Task details
Repeat, exactly and with no pictures, the lines that run from the beginning of the entries through the line containing "blue mug: [171,192,230,266]".

'''

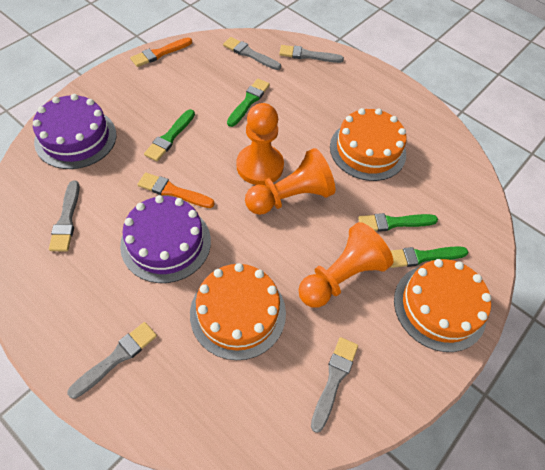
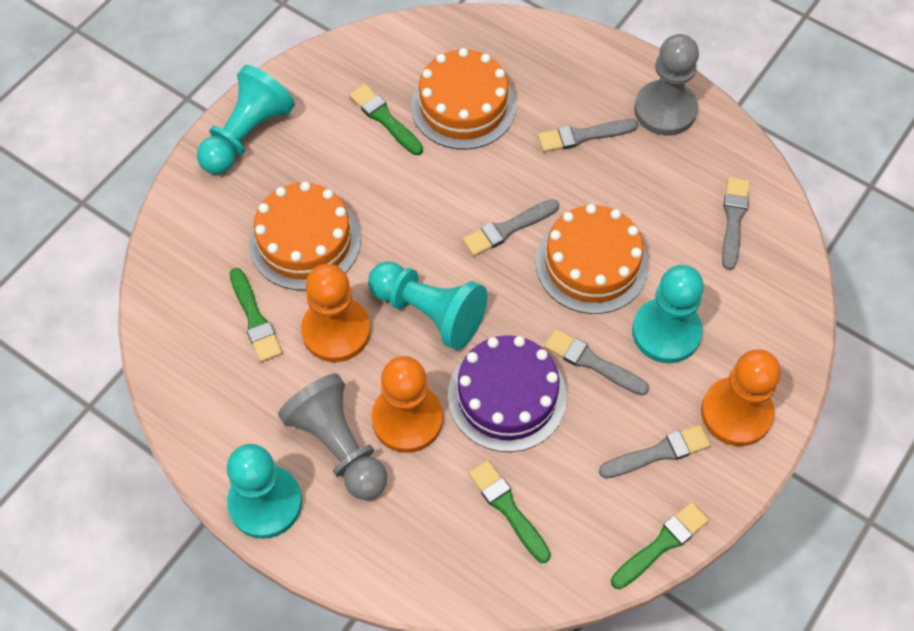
grey pawn: none = 0 -> [278,373,387,500] [634,34,699,136] = 2
orange brush: [130,37,192,67] [137,172,215,208] = 2 -> none = 0
purple cake: [33,94,116,169] [120,195,211,283] = 2 -> [448,335,567,452] = 1
turquoise pawn: none = 0 -> [197,65,295,174] [227,444,302,539] [368,261,487,350] [632,265,704,363] = 4

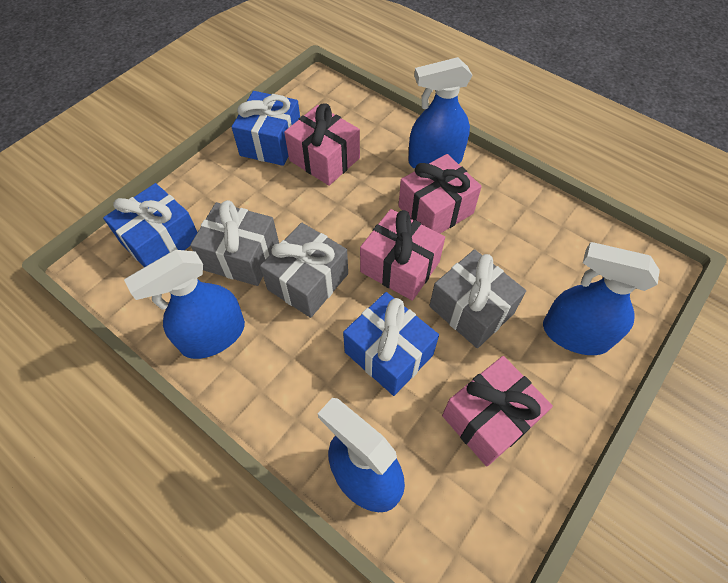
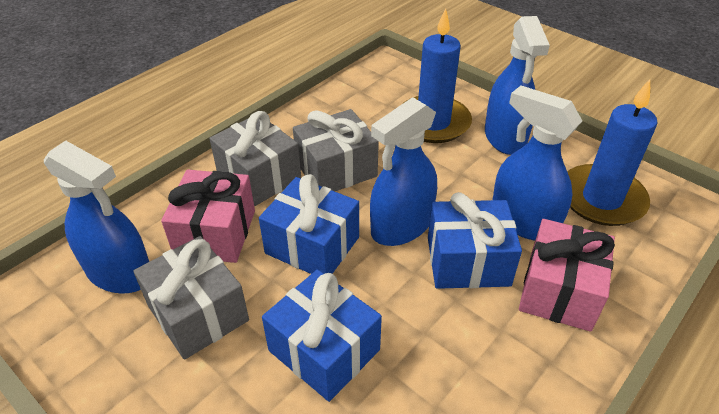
blue candle: none = 0 -> [401,8,472,143] [567,79,657,226] = 2
pink gift: [284,104,360,186] [360,209,445,301] [398,154,482,233] [442,356,553,467] = 4 -> [161,170,255,263] [519,219,615,332] = 2

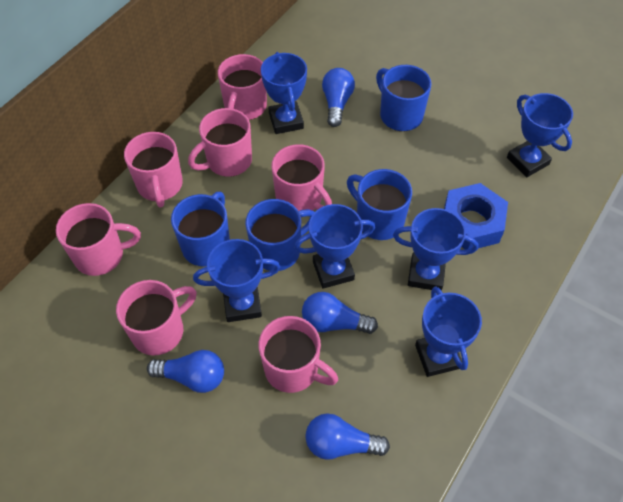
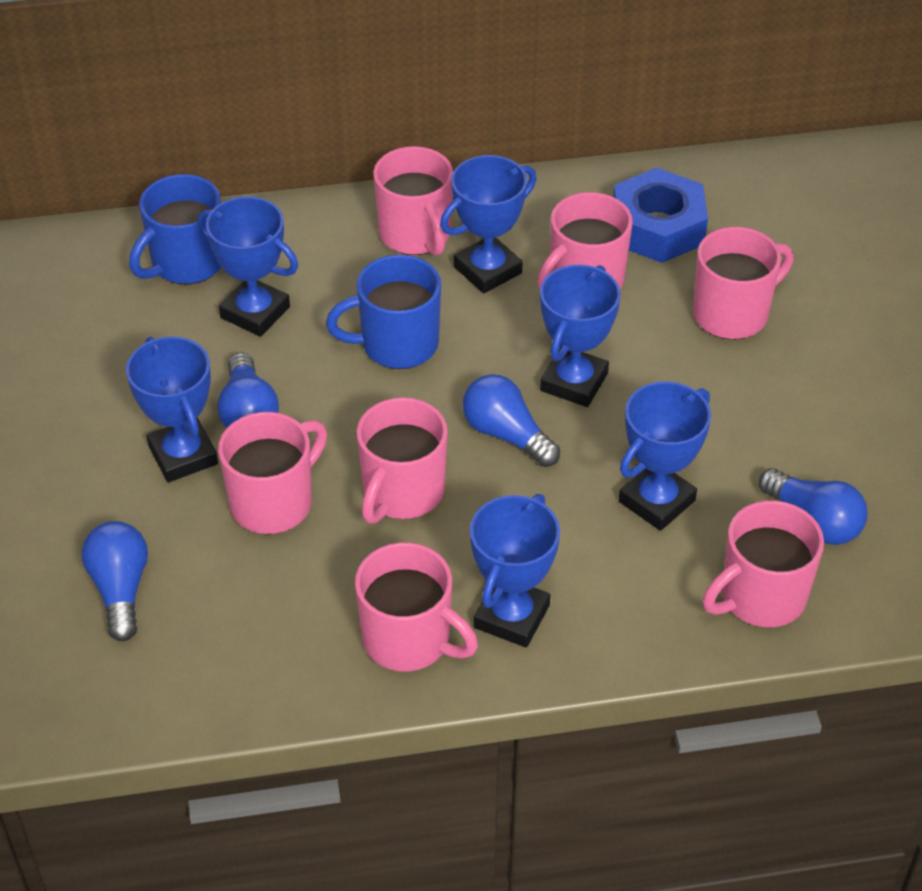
blue mug: [171,192,230,266] [245,199,314,271] [347,169,412,240] [376,65,432,131] = 4 -> [129,174,221,285] [326,255,441,369] = 2

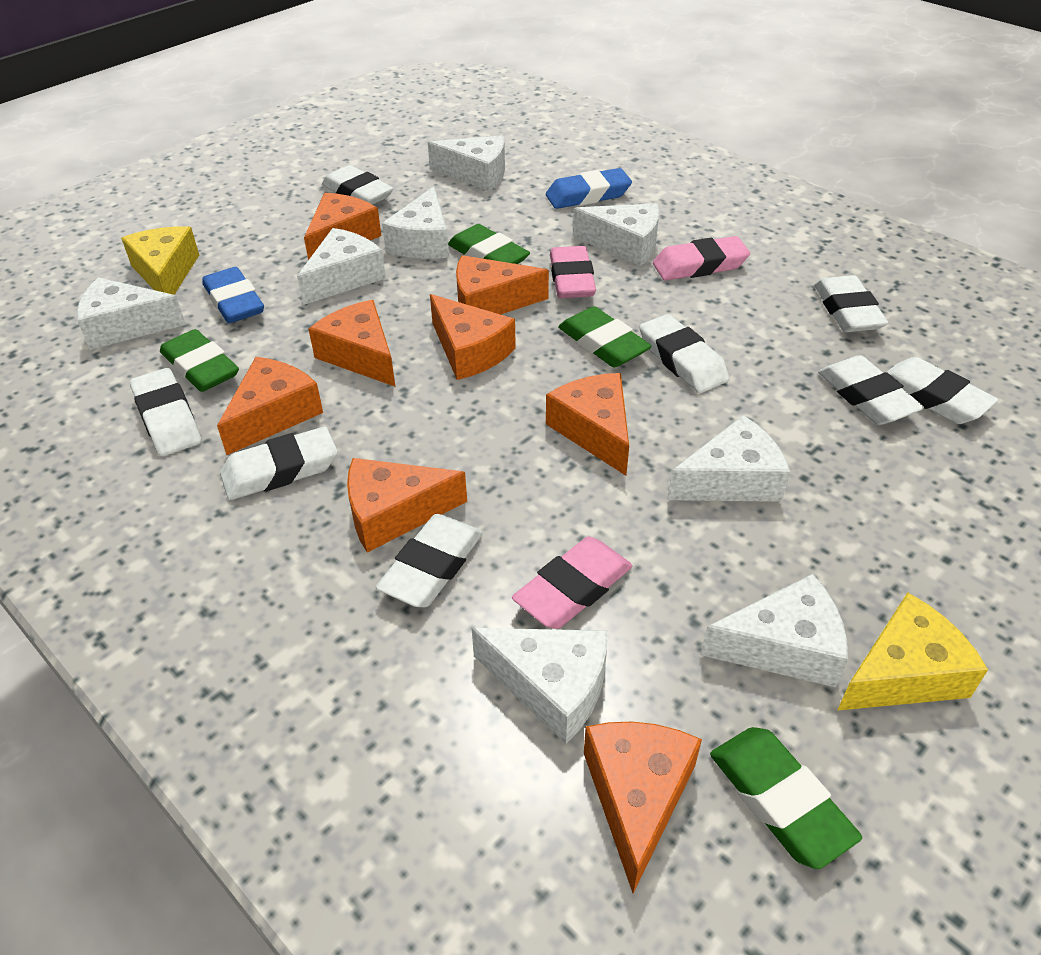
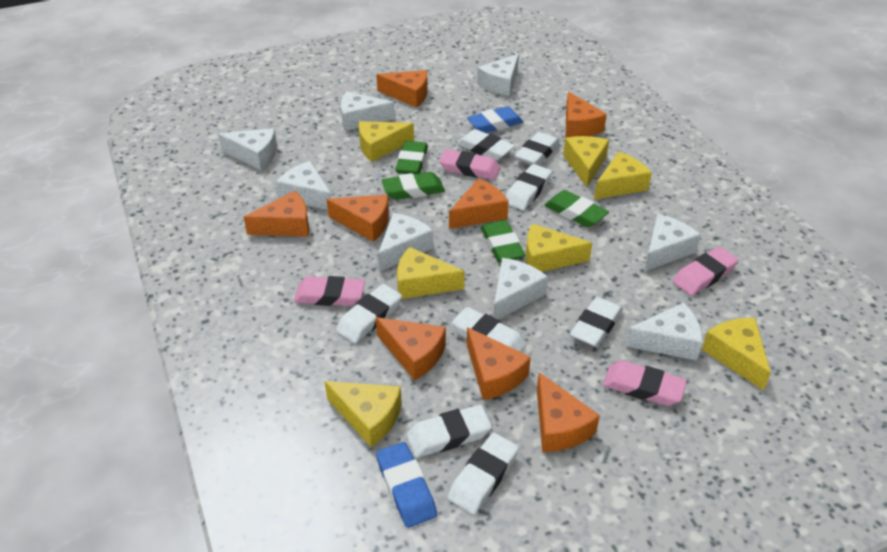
pink eraser: [512,536,632,629] [550,246,596,298] [653,236,750,281] = 3 -> [294,276,365,306] [439,149,500,180] [603,361,687,406] [673,247,738,296] = 4
yellow cheese: [121,226,199,295] [837,592,988,711] = 2 -> [324,381,402,447] [359,121,414,162] [397,247,465,299] [526,224,592,272] [563,136,609,187] [594,152,652,200] [701,318,771,391] = 7

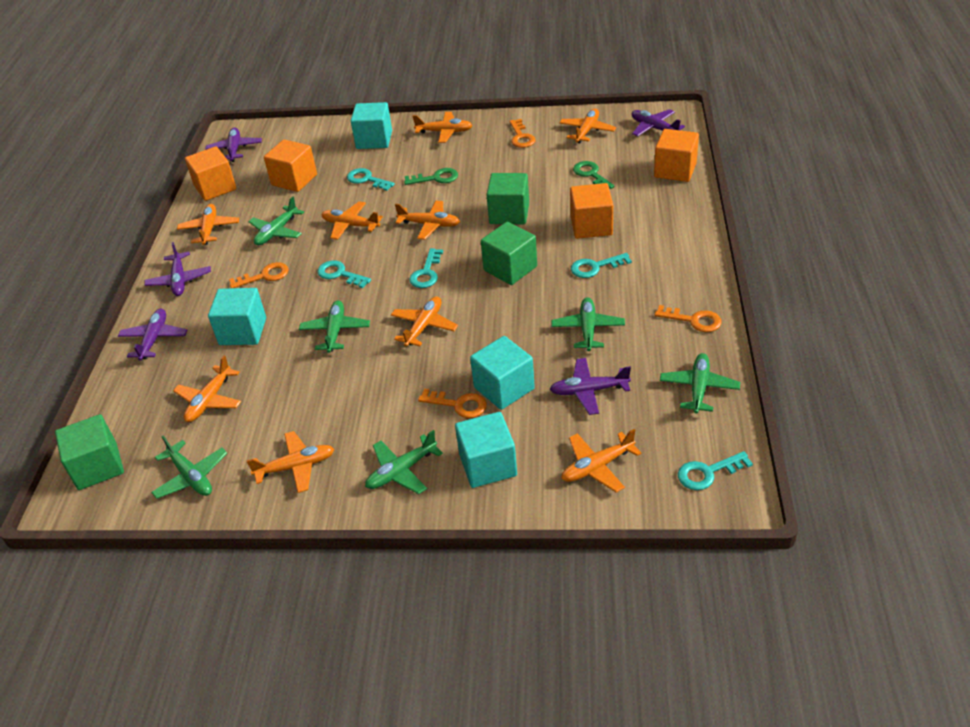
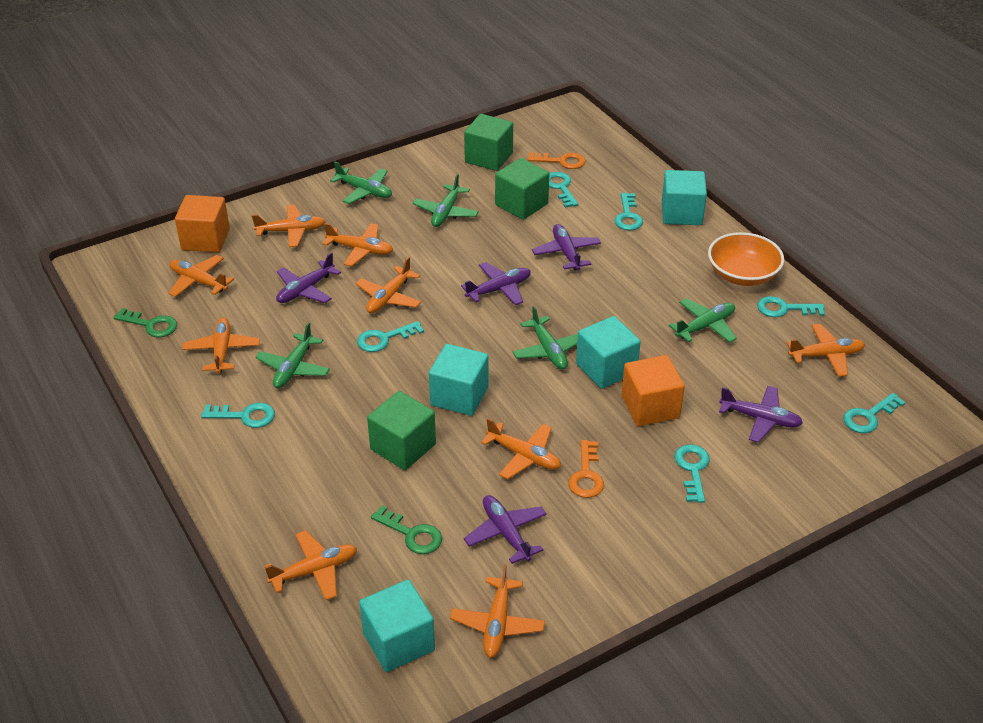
green plane: [151,436,227,499] [248,196,304,245] [299,300,370,353] [365,430,443,494] [552,297,625,351] [660,353,740,414] = 6 -> [255,322,330,388] [330,162,392,204] [413,174,479,227] [512,306,578,369] [669,298,737,343] = 5
orange bowl: none = 0 -> [708,232,784,286] = 1
orange cube: [185,146,236,201] [264,139,317,192] [570,183,613,239] [654,129,699,182] = 4 -> [175,195,230,252] [621,355,685,426] = 2
orange key: [229,262,289,288] [418,389,487,418] [510,119,536,148] [655,305,722,332] = 4 -> [528,152,586,169] [568,440,604,498] = 2
turquoise key: [317,260,371,288] [347,168,395,191] [409,248,443,288] [571,253,632,278] [678,451,753,490] = 5 -> [201,403,275,428] [357,321,424,352] [549,172,579,208] [614,193,643,230] [674,444,710,503] [757,296,825,317] [843,393,906,433] = 7

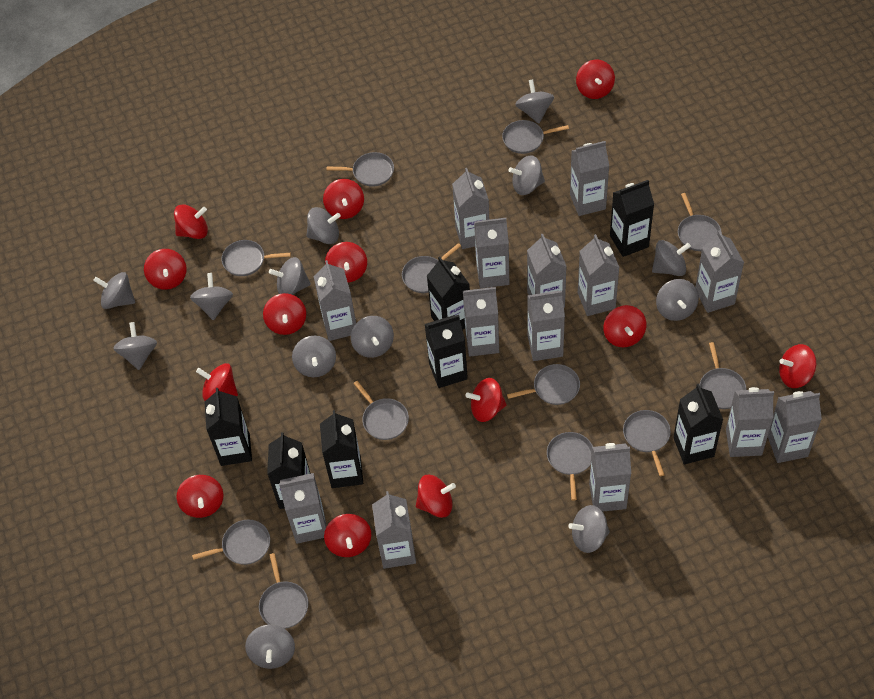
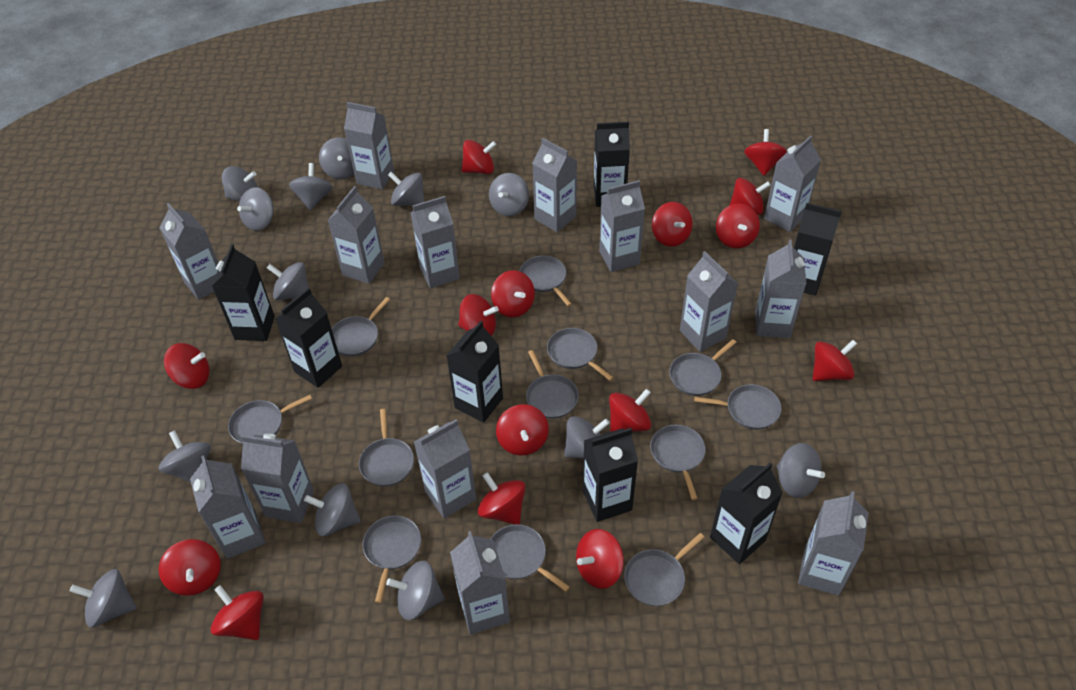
red spinning top: [144,249,187,290] [174,204,208,239] [177,475,224,518] [196,363,238,401] [263,293,306,335] [323,179,364,219] [324,514,371,557] [325,242,367,283] [416,475,456,518] [465,378,507,422] [576,59,615,99] [603,305,646,347] [779,344,816,388] = 13 -> [159,539,221,596] [164,343,210,389] [210,585,264,640] [458,294,499,336] [462,140,496,174] [478,472,526,524] [491,270,535,318] [496,404,549,455] [576,529,624,589] [609,389,651,432] [652,202,693,247] [716,204,760,248] [729,178,771,215] [744,129,787,176] [813,340,857,381] = 15

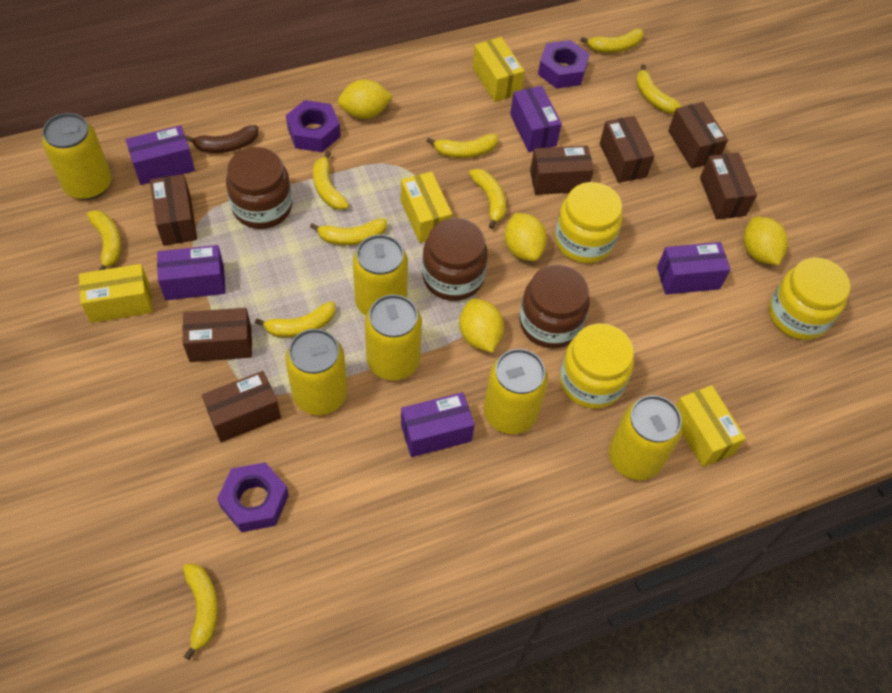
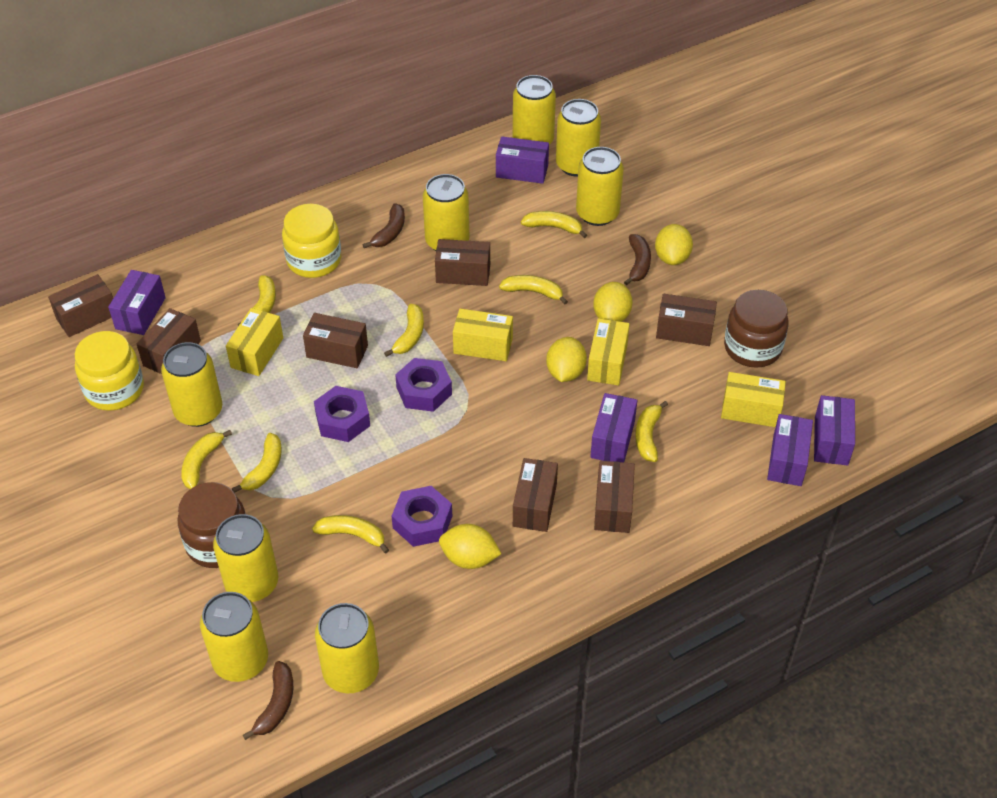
brown banana: [185,125,258,153] = 1 -> [243,661,293,740] [362,203,405,248] [624,234,651,285] = 3
brown jar: [226,147,292,229] [422,218,488,301] [519,265,590,349] = 3 -> [178,482,246,568] [724,290,788,368] = 2
yellow banana: [87,210,121,271] [183,564,218,660] [255,301,335,337] [310,219,387,245] [313,151,349,210] [427,134,498,158] [469,169,506,229] [580,28,644,53] [636,64,682,114] = 9 -> [181,430,232,489] [232,433,282,493] [238,275,276,326] [312,515,389,554] [384,304,424,357] [499,275,568,304] [521,211,587,238] [635,401,668,462] = 8
yellow can: [42,113,112,200] [285,329,347,415] [353,234,408,316] [365,294,422,380] [484,349,548,434] [609,395,683,480] = 6 -> [161,342,222,427] [200,592,268,682] [213,514,278,602] [315,603,379,693] [423,174,469,251] [513,75,556,145] [556,99,601,177] [576,147,624,226] = 8
yellow jar: [555,182,623,263] [560,323,634,409] [769,257,851,340] = 3 -> [74,331,144,411] [282,204,341,278] = 2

'''

Answer area
grey pawn: none = 0 -> [278,373,387,500] [634,34,699,136] = 2
orange brush: [130,37,192,67] [137,172,215,208] = 2 -> none = 0
purple cake: [33,94,116,169] [120,195,211,283] = 2 -> [448,335,567,452] = 1
turquoise pawn: none = 0 -> [197,65,295,174] [227,444,302,539] [368,261,487,350] [632,265,704,363] = 4

blue candle: none = 0 -> [401,8,472,143] [567,79,657,226] = 2
pink gift: [284,104,360,186] [360,209,445,301] [398,154,482,233] [442,356,553,467] = 4 -> [161,170,255,263] [519,219,615,332] = 2

blue mug: [171,192,230,266] [245,199,314,271] [347,169,412,240] [376,65,432,131] = 4 -> [129,174,221,285] [326,255,441,369] = 2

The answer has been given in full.